= Given instruction =
Extract each line of the material below that contains the string "shortInstrumentName". Match case exactly.

━━━━

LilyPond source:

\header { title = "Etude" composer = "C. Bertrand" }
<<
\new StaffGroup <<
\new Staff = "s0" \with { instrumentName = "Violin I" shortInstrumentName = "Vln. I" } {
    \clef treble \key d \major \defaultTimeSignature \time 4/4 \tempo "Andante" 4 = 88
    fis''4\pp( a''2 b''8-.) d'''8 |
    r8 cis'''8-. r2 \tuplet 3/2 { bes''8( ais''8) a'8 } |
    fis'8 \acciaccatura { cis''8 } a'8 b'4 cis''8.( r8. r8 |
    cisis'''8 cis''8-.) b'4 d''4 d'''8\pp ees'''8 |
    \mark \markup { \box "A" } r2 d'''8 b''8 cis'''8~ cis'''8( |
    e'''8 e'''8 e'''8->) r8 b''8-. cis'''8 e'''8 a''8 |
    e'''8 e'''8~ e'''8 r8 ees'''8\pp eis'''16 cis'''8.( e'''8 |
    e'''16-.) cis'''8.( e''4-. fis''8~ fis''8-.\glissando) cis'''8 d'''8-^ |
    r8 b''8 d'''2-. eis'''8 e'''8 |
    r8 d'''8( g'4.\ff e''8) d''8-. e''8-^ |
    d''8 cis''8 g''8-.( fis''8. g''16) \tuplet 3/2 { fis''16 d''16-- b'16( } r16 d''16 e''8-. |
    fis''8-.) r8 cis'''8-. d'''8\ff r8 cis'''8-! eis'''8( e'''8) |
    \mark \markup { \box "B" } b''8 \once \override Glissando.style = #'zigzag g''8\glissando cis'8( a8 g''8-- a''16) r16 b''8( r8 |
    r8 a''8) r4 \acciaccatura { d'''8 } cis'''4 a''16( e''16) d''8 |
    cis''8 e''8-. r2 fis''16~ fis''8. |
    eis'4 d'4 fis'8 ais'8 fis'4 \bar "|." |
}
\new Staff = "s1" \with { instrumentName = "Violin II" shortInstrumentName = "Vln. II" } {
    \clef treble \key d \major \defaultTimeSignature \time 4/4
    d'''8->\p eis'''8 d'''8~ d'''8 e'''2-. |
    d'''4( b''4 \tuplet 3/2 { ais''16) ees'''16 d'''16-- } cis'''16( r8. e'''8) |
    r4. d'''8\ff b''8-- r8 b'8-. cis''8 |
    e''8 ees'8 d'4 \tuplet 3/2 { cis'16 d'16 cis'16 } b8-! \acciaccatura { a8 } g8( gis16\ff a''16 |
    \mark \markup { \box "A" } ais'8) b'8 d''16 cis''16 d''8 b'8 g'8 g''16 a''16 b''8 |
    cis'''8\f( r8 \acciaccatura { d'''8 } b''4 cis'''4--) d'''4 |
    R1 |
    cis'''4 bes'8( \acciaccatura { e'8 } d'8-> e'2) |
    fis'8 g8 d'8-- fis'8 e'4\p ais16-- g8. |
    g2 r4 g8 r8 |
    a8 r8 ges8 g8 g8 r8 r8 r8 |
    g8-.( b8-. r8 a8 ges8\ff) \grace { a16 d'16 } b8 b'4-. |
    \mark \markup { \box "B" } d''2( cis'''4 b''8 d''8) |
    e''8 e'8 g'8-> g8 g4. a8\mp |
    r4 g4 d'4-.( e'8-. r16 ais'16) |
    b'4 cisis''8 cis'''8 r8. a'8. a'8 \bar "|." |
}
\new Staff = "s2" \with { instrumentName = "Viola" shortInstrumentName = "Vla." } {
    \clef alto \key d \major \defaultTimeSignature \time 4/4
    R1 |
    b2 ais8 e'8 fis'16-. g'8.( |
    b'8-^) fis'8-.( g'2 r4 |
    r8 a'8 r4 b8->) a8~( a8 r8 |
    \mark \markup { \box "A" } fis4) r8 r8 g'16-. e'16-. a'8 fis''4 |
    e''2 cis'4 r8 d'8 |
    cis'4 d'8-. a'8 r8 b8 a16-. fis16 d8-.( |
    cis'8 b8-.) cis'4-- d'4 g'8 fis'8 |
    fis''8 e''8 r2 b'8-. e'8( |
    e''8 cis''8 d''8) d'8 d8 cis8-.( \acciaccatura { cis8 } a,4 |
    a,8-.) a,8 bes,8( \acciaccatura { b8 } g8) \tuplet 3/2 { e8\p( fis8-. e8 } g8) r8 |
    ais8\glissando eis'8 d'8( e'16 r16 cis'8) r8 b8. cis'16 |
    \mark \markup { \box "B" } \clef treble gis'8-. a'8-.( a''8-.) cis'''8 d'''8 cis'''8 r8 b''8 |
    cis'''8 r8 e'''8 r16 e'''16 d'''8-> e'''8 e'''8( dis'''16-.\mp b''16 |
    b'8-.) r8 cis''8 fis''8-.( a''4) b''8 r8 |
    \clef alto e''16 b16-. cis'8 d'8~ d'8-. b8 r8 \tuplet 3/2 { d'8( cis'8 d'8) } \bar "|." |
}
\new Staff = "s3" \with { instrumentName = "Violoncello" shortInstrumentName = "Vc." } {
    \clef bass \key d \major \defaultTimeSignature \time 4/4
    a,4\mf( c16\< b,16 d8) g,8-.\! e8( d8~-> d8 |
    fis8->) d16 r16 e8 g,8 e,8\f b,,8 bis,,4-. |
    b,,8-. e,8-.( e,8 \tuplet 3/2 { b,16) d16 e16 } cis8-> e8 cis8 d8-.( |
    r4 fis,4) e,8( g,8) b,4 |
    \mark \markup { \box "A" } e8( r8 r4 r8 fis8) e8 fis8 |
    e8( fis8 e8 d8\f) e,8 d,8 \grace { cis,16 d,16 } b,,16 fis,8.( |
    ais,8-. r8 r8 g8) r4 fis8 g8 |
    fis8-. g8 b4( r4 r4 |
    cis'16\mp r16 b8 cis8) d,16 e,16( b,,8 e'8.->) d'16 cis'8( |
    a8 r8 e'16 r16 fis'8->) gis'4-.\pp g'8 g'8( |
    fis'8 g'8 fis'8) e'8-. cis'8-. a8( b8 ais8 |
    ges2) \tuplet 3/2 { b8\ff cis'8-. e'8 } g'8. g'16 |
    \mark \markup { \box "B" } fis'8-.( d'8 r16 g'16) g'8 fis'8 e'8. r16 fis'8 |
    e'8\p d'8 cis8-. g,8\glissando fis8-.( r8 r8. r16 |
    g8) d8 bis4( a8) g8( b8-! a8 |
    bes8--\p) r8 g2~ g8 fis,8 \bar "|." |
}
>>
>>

━━━━

= Written solution =
\new Staff = "s0" \with { instrumentName = "Violin I" shortInstrumentName = "Vln. I" } {
\new Staff = "s1" \with { instrumentName = "Violin II" shortInstrumentName = "Vln. II" } {
\new Staff = "s2" \with { instrumentName = "Viola" shortInstrumentName = "Vla." } {
\new Staff = "s3" \with { instrumentName = "Violoncello" shortInstrumentName = "Vc." } {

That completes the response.